### Provided material
╔══
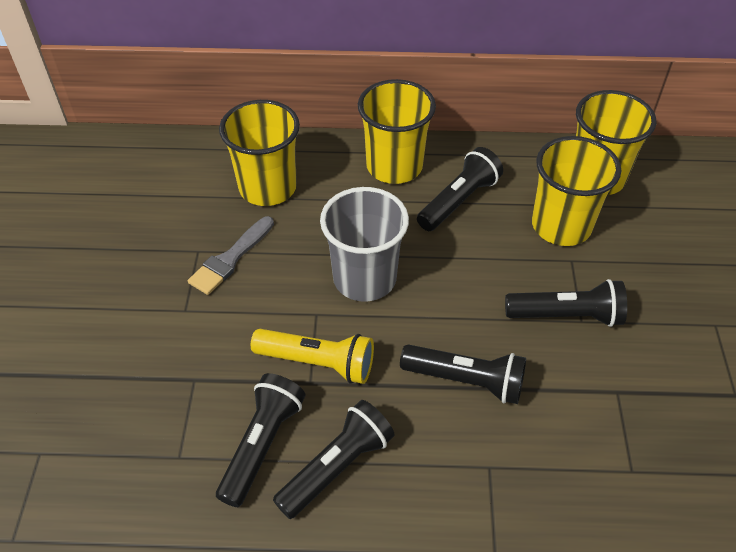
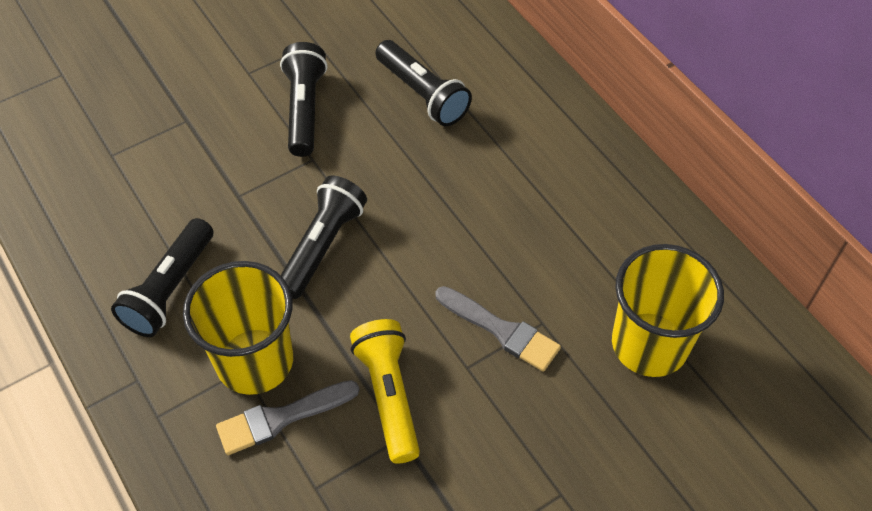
black flashlight: 5 -> 4
grey brush: 1 -> 2
grey cup: 1 -> 0
yellow cup: 4 -> 2

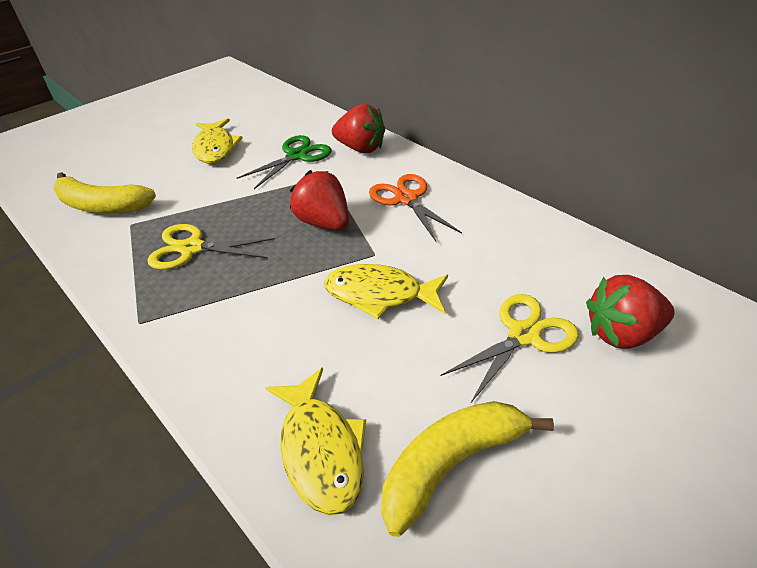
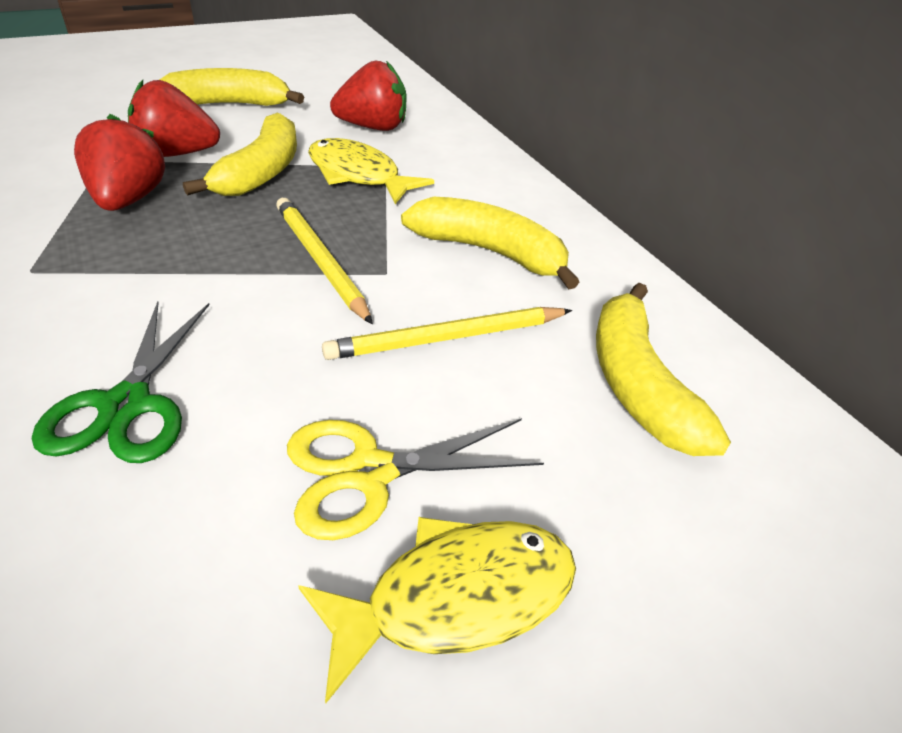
orange scissors: 1 -> 0
yellow banana: 2 -> 4
yellow fish: 3 -> 2
yellow pencil: 0 -> 2
yellow scissors: 2 -> 1

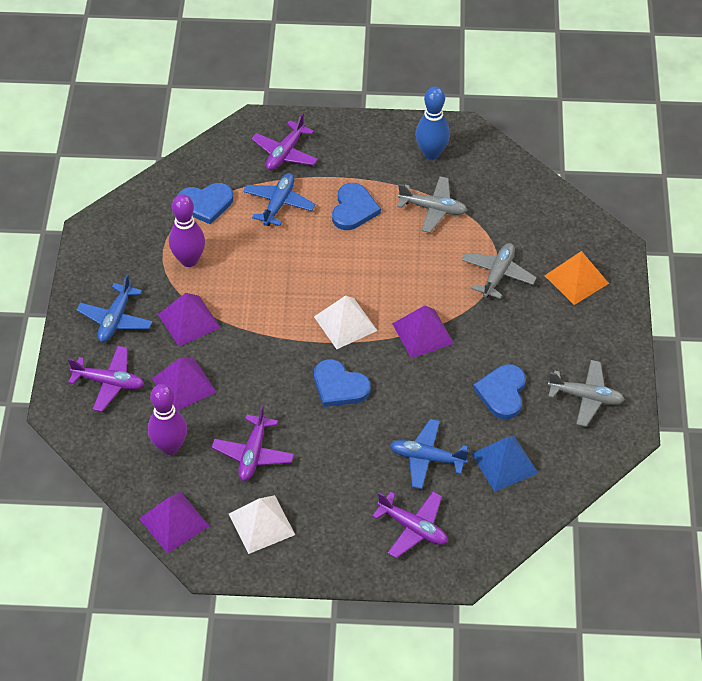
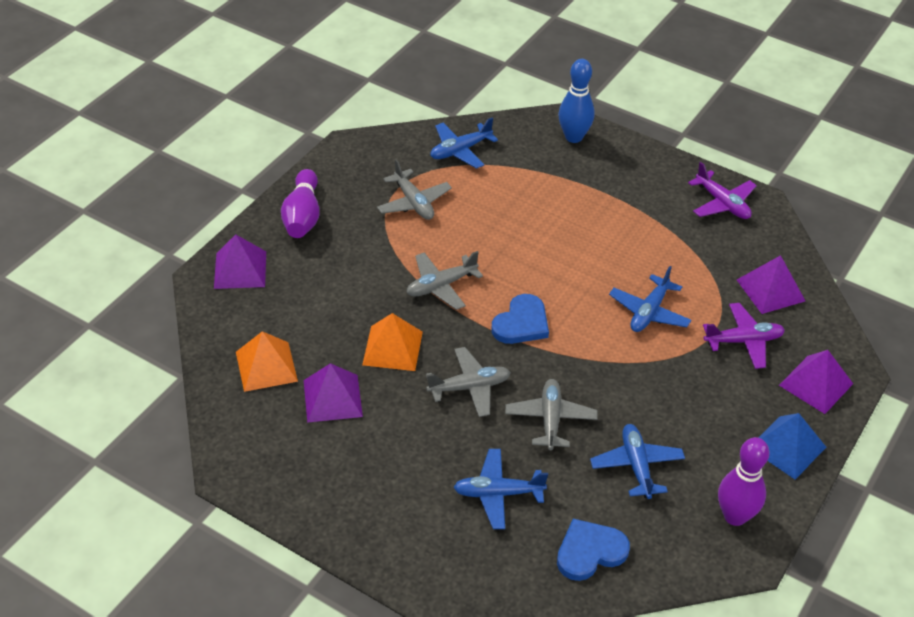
blue heart: 4 -> 2
blue plane: 3 -> 4
grey plane: 3 -> 4
orange pyramid: 1 -> 2
purple plane: 4 -> 2
white pyramid: 2 -> 0

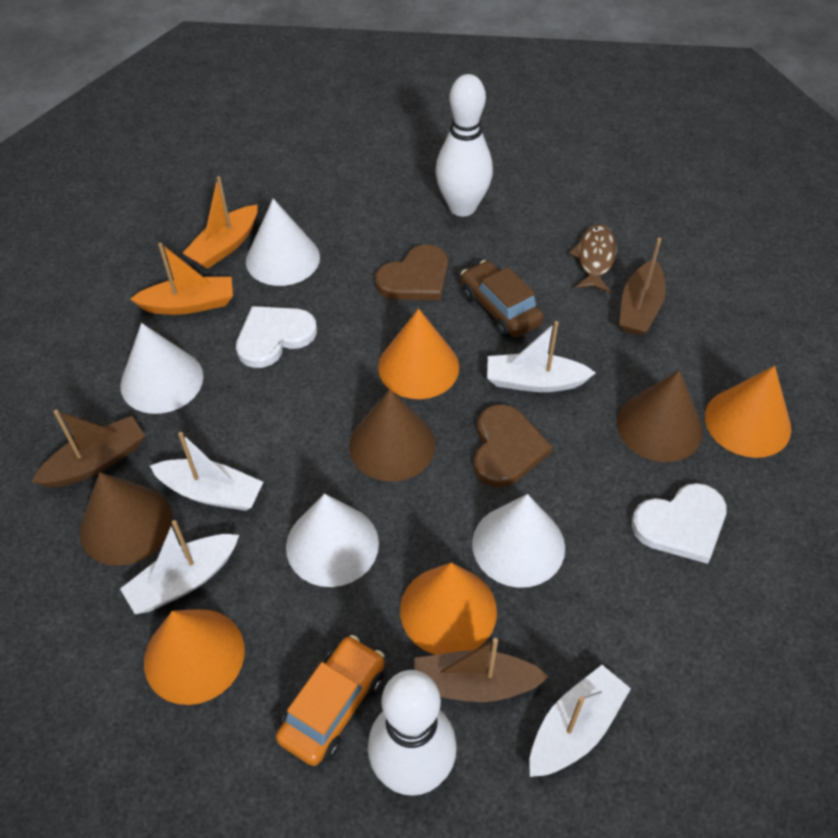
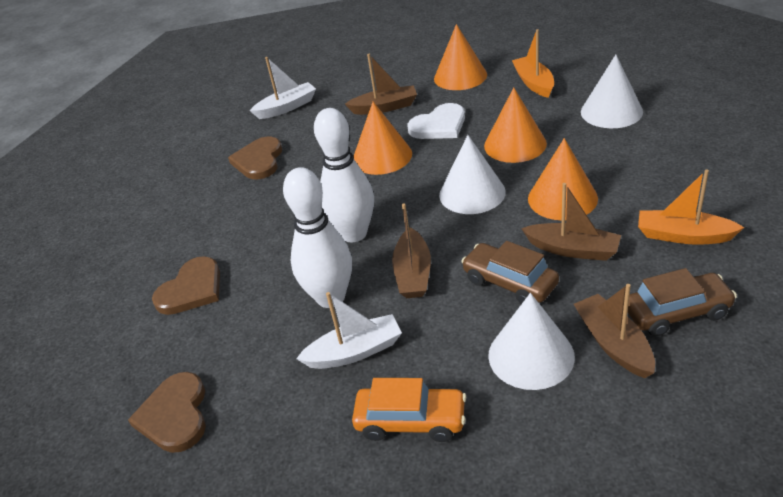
brown boat: 3 -> 4
brown car: 1 -> 2
brown cone: 3 -> 0
brown fish: 1 -> 0
brown heart: 2 -> 3
white boat: 4 -> 2
white cone: 4 -> 3
white heart: 2 -> 1

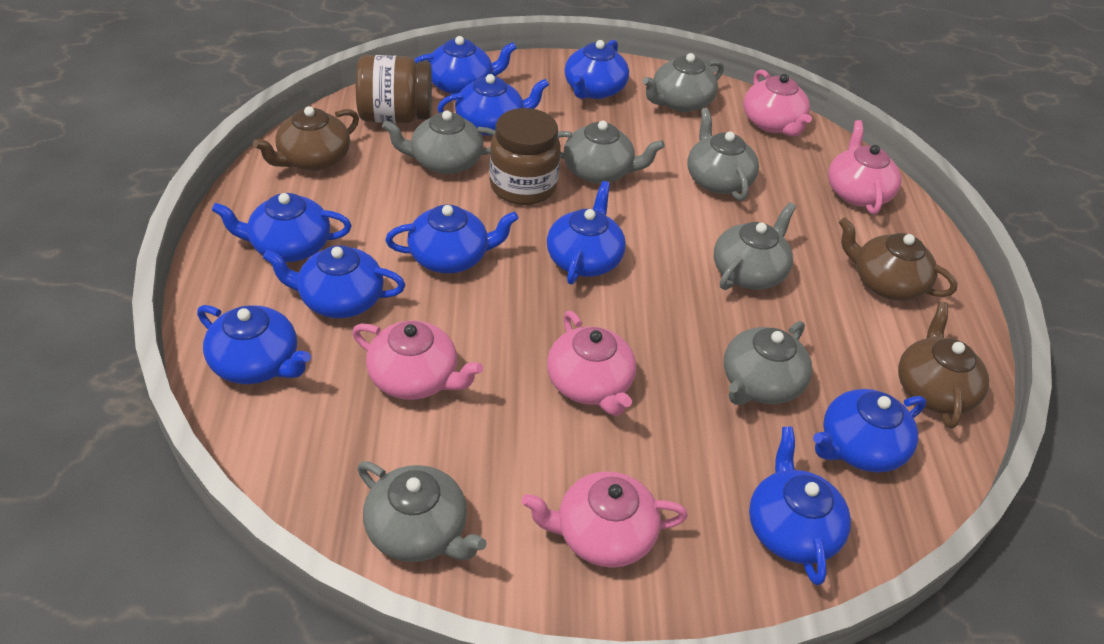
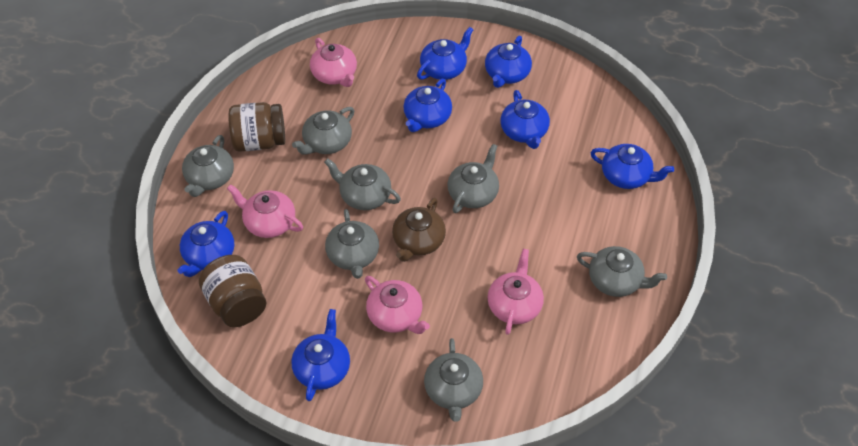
blue teapot: 10 -> 7
brown teapot: 3 -> 1
pink teapot: 5 -> 4

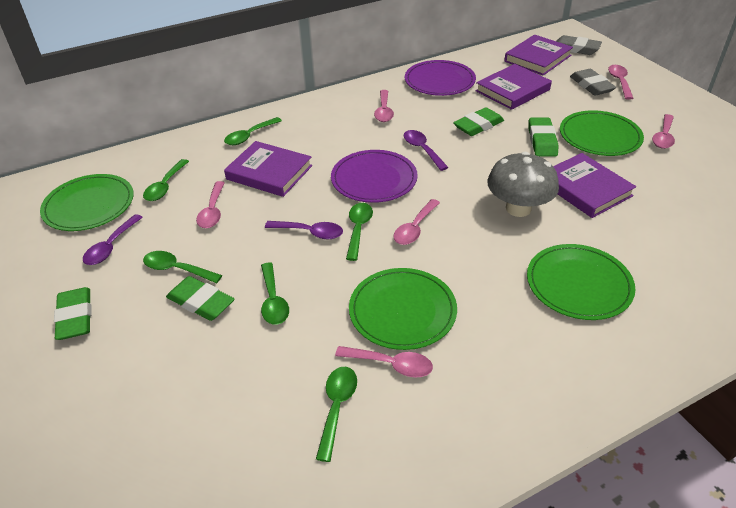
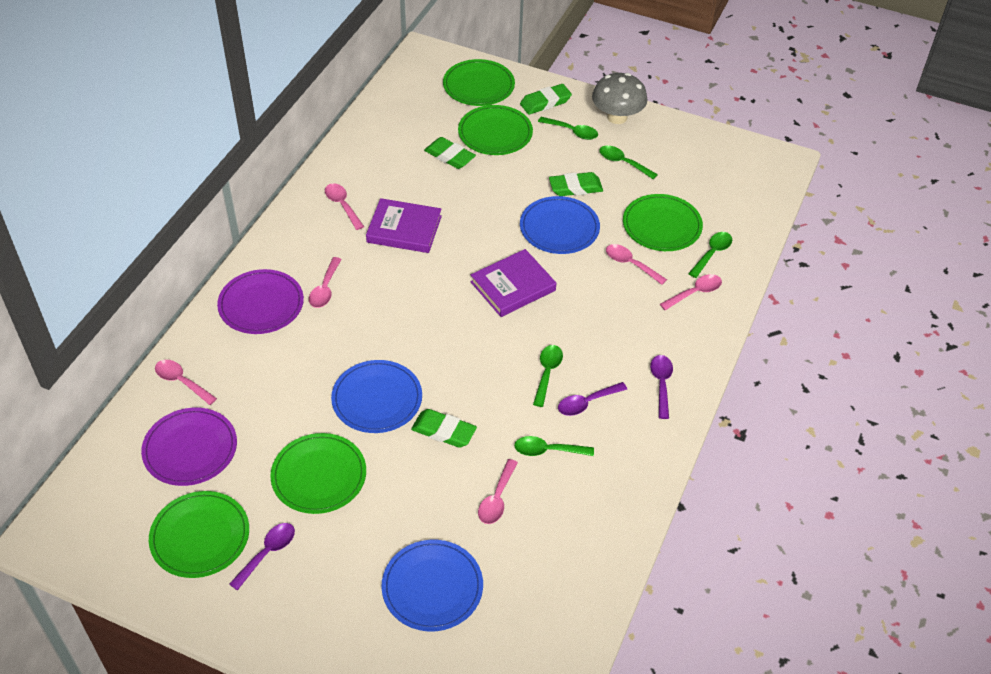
blue plate: 0 -> 3
green plate: 4 -> 5
green spoon: 6 -> 5
grey eraser: 2 -> 0
purple book: 4 -> 2

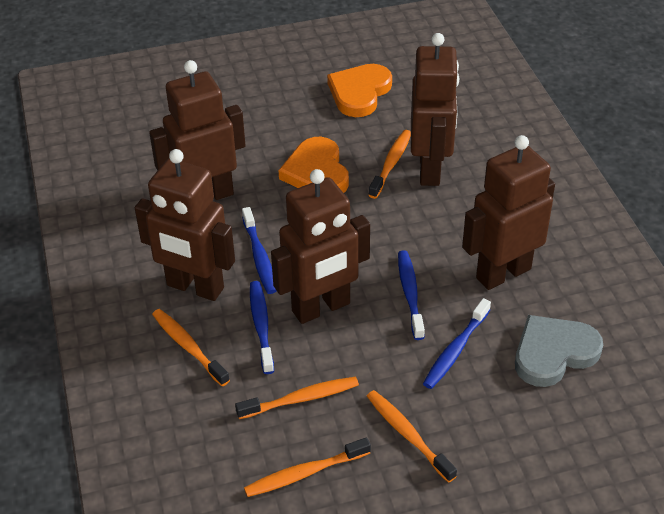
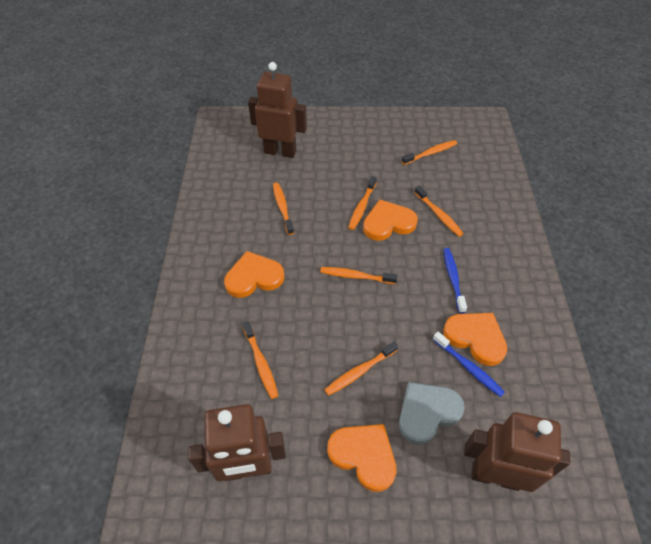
blue toothbrush: 4 -> 2
brown robot: 5 -> 3
orange heart: 2 -> 4
orange toothbrush: 5 -> 7

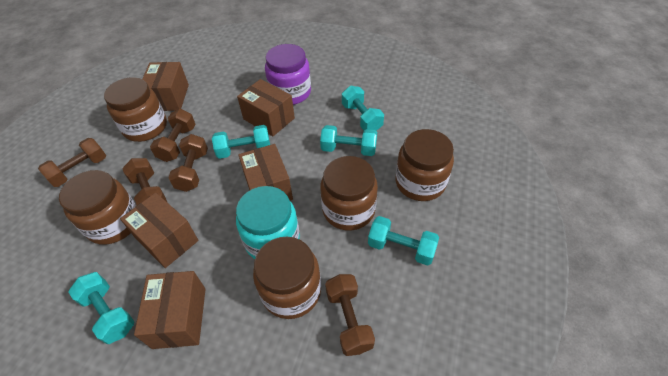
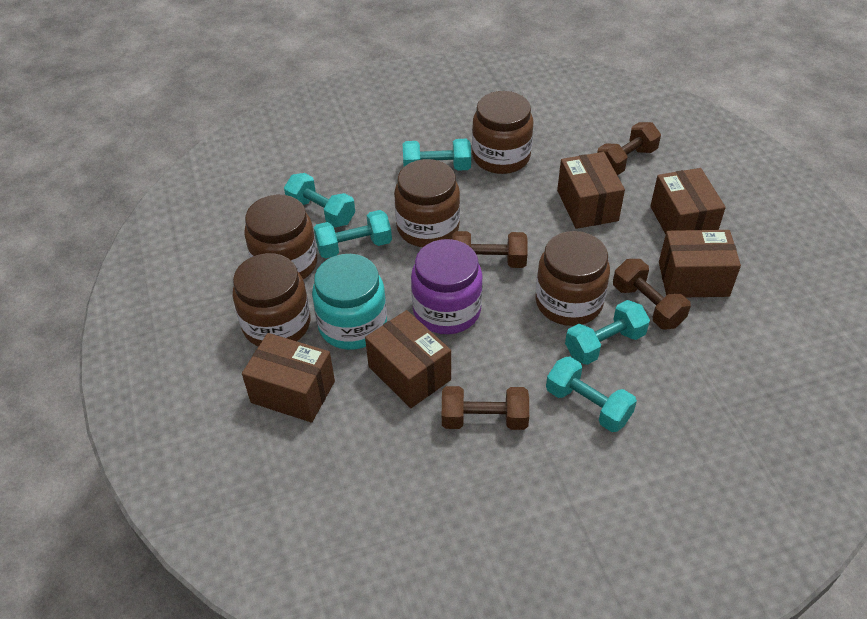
brown dumbbell: 5 -> 4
╚══
Make an exact copy of the listing above. Its pictures are not needed.

### Task answer
black flashlight: 5 -> 4
grey brush: 1 -> 2
grey cup: 1 -> 0
yellow cup: 4 -> 2

orange scissors: 1 -> 0
yellow banana: 2 -> 4
yellow fish: 3 -> 2
yellow pencil: 0 -> 2
yellow scissors: 2 -> 1

blue heart: 4 -> 2
blue plane: 3 -> 4
grey plane: 3 -> 4
orange pyramid: 1 -> 2
purple plane: 4 -> 2
white pyramid: 2 -> 0

brown boat: 3 -> 4
brown car: 1 -> 2
brown cone: 3 -> 0
brown fish: 1 -> 0
brown heart: 2 -> 3
white boat: 4 -> 2
white cone: 4 -> 3
white heart: 2 -> 1

blue teapot: 10 -> 7
brown teapot: 3 -> 1
pink teapot: 5 -> 4

blue plate: 0 -> 3
green plate: 4 -> 5
green spoon: 6 -> 5
grey eraser: 2 -> 0
purple book: 4 -> 2

blue toothbrush: 4 -> 2
brown robot: 5 -> 3
orange heart: 2 -> 4
orange toothbrush: 5 -> 7

brown dumbbell: 5 -> 4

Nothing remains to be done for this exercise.